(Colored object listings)
*-*-*
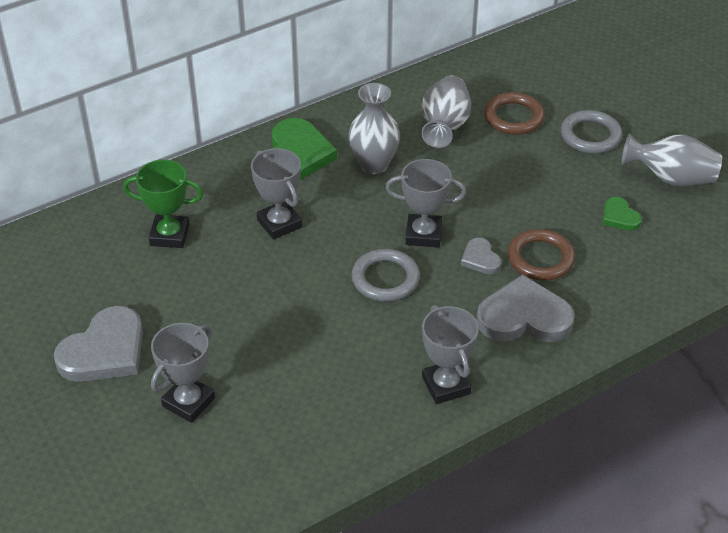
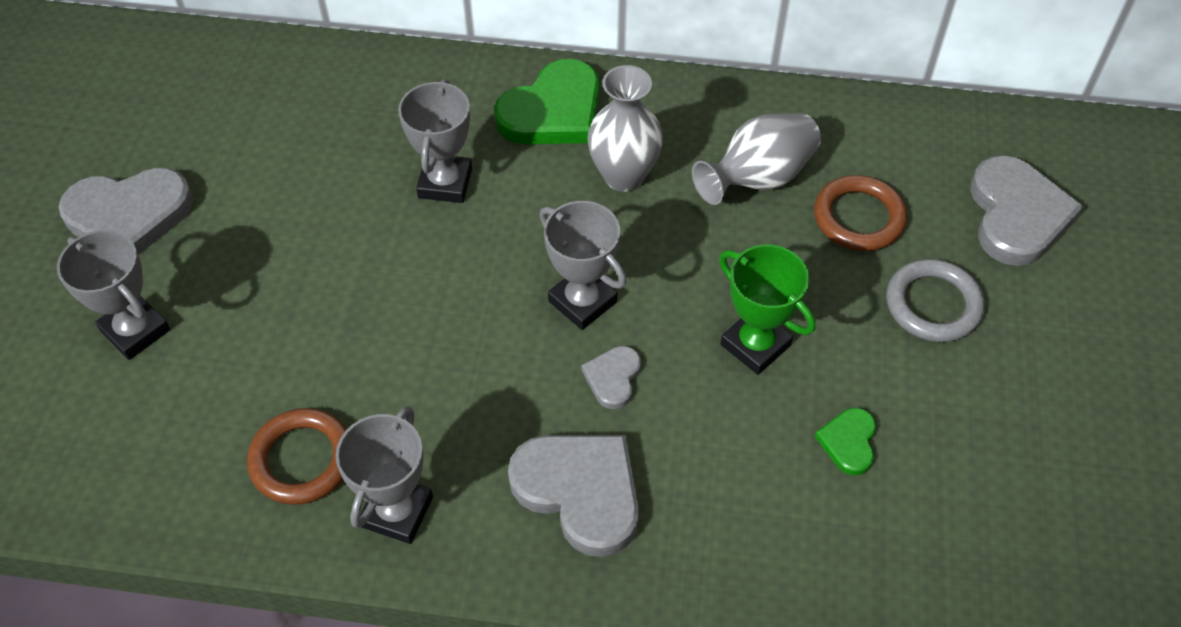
camera: 40 degrees right, 10 degrees up
(169, 235) = (326, 125): green trophy -> green trophy (755, 345)
(188, 402) = (135, 330): grey trophy -> grey trophy turned 60 degrees clockwise
(385, 279) = (480, 328): grey ring -> none
(540, 258) = (684, 429): brown ring -> brown ring (302, 460)
(584, 75) = (1017, 215): none -> grey heart
(671, 178) = (980, 436): grey vase -> none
*-*-*
◆ Exercise ◆
Look above for the line containing "(385, 279) = (480, 328): grey ring -> none", then transcribe it and all lines after it through the last, exactly and with nothing else.

◆ Response box ◆
(385, 279) = (480, 328): grey ring -> none
(540, 258) = (684, 429): brown ring -> brown ring (302, 460)
(584, 75) = (1017, 215): none -> grey heart
(671, 178) = (980, 436): grey vase -> none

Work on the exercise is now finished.